- _Exercise objective_: Every line of the entries with the word "lime" in it should be shown.

== Segment start ==

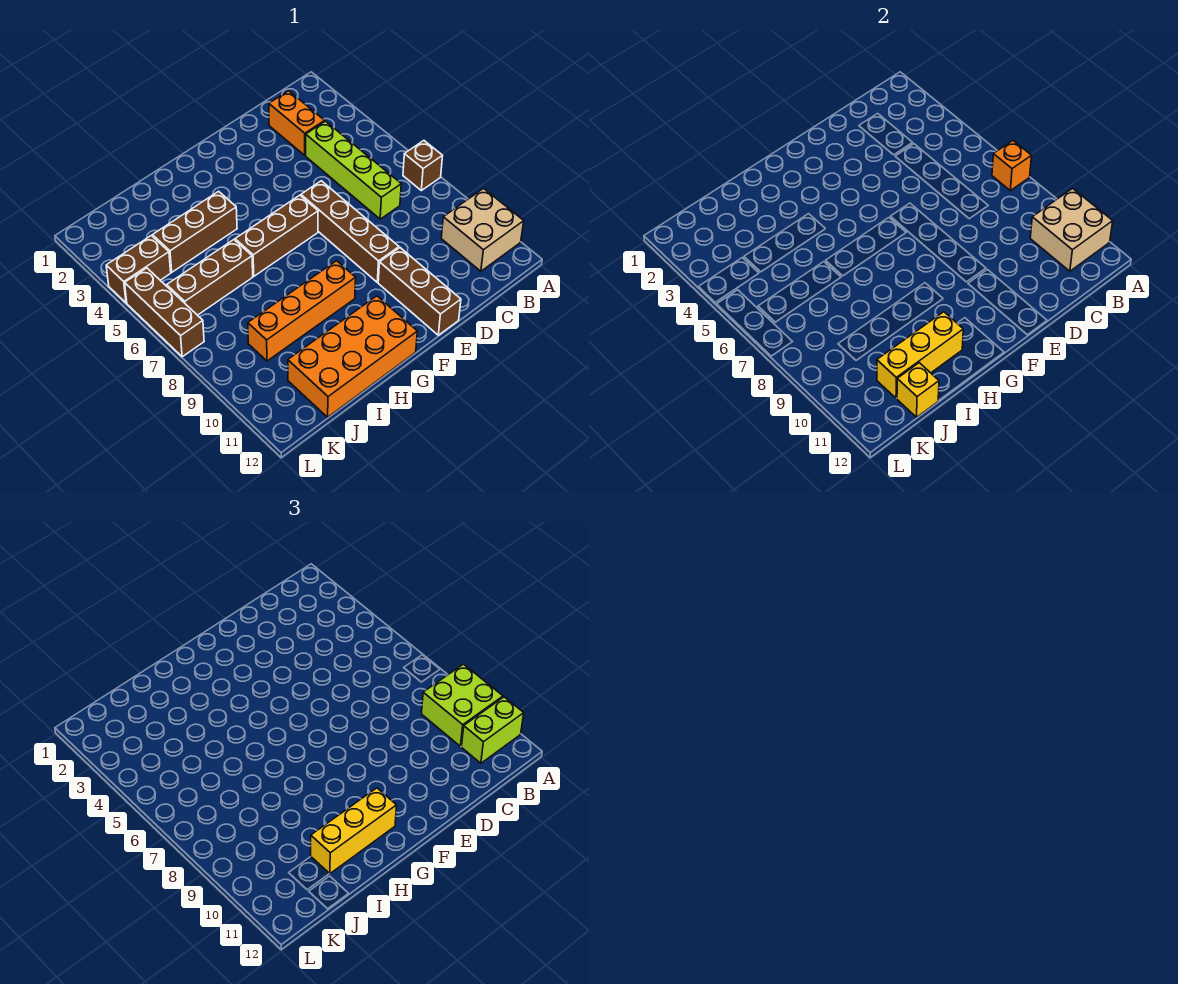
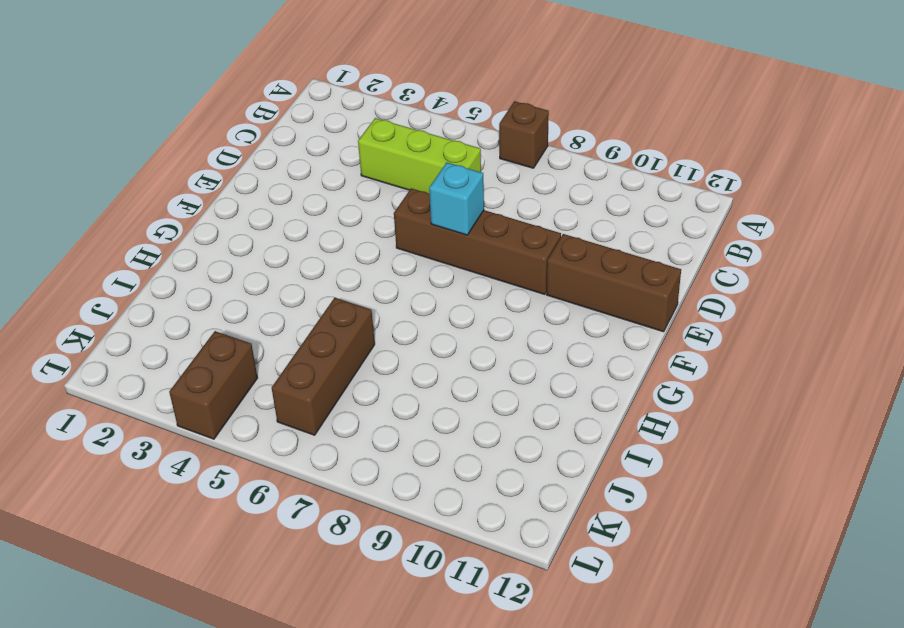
lime brick C4:C6 level 1 -> lime brick C4:C7 level 1
cyan brick E7 level 2 -> none
none -> tan brick A10:B11 level 1
none -> orange brick C2:C3 level 1
none -> brown brick F6:H6 level 1

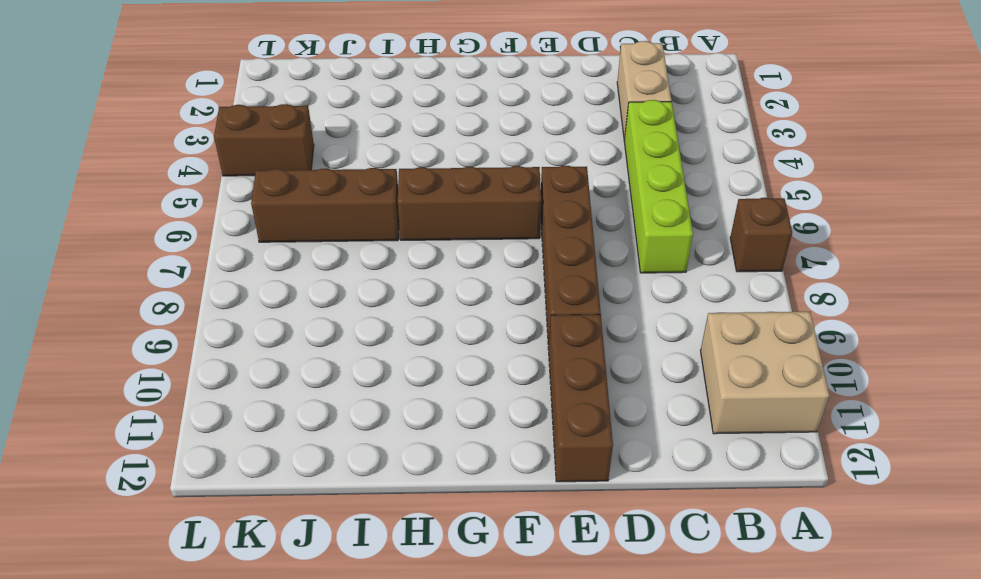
tan brick C2:C3 level 1 -> orange brick C2:C3 level 1
none -> orange brick G9:J9 level 1
none -> orange brick G11:J12 level 1
none -> brown brick H4:J4 level 1

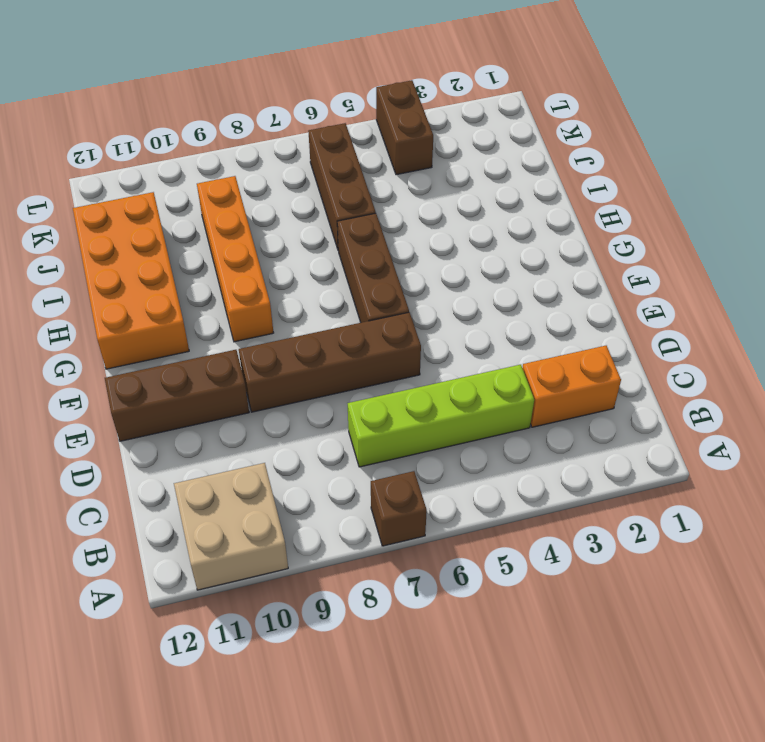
none -> brown brick H4:J4 level 1
none -> brown brick L5:L7 level 1
none -> orange brick A7 level 2

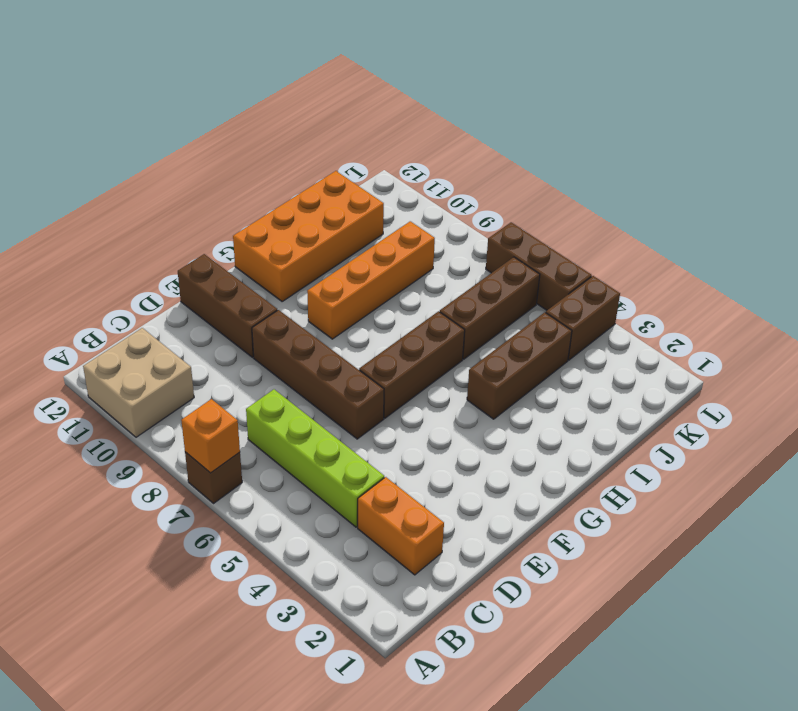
none -> tan brick A10:B11 level 2
none -> yellow brick H11:J11 level 2
none -> yellow brick J12 level 2

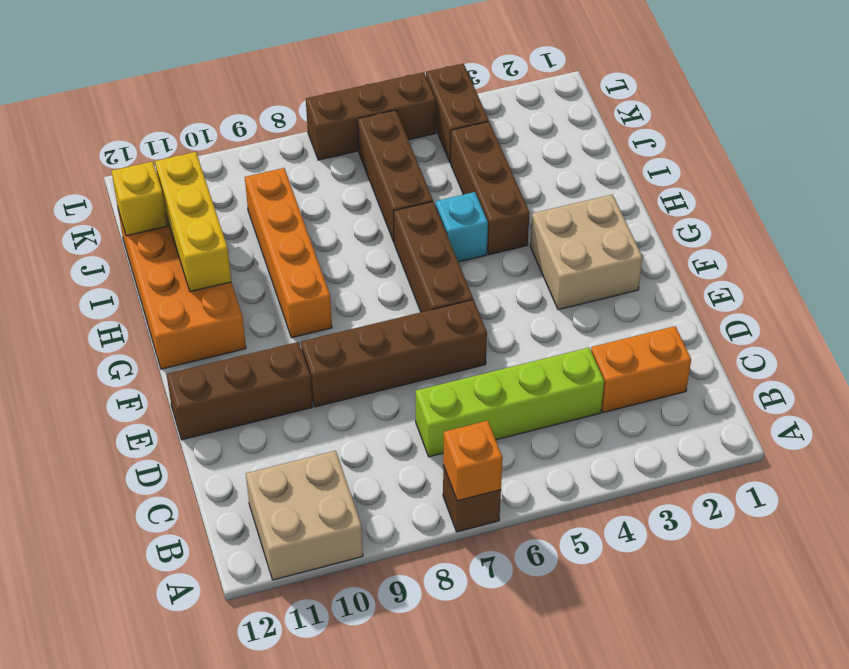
tan brick F2:G3 level 1 -> tan brick A10:B11 level 2
cyan brick H5 level 1 -> none
none -> lime brick A9:B10 level 3
none -> lime brick A11:B11 level 3
none -> yellow brick G11:I11 level 3

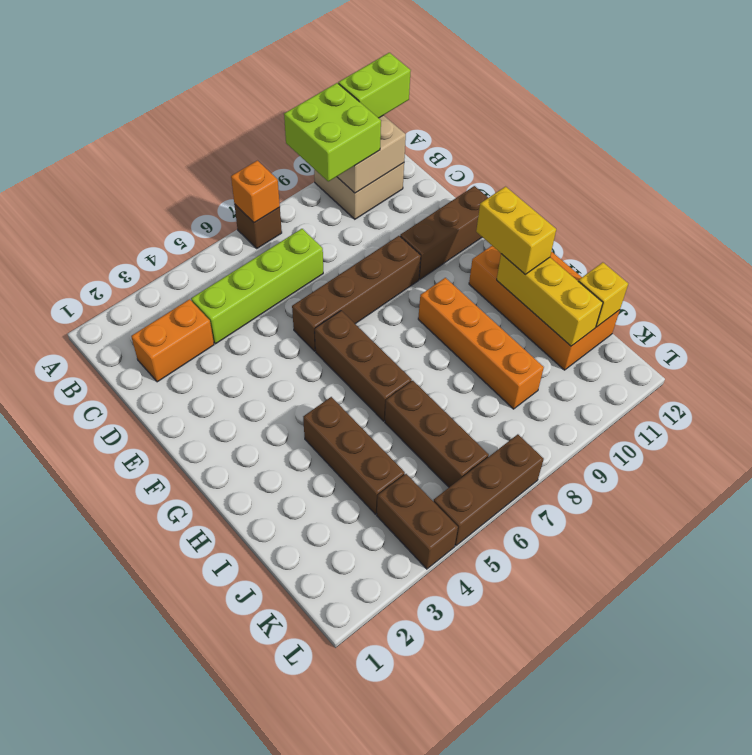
lime brick A11:A12 level 3 -> lime brick A11:B11 level 3
yellow brick G11:H11 level 3 -> yellow brick G11:I11 level 3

== Segment end ==

- _Result_:
lime brick C4:C6 level 1 -> lime brick C4:C7 level 1
none -> lime brick A9:B10 level 3
none -> lime brick A11:B11 level 3
lime brick A11:A12 level 3 -> lime brick A11:B11 level 3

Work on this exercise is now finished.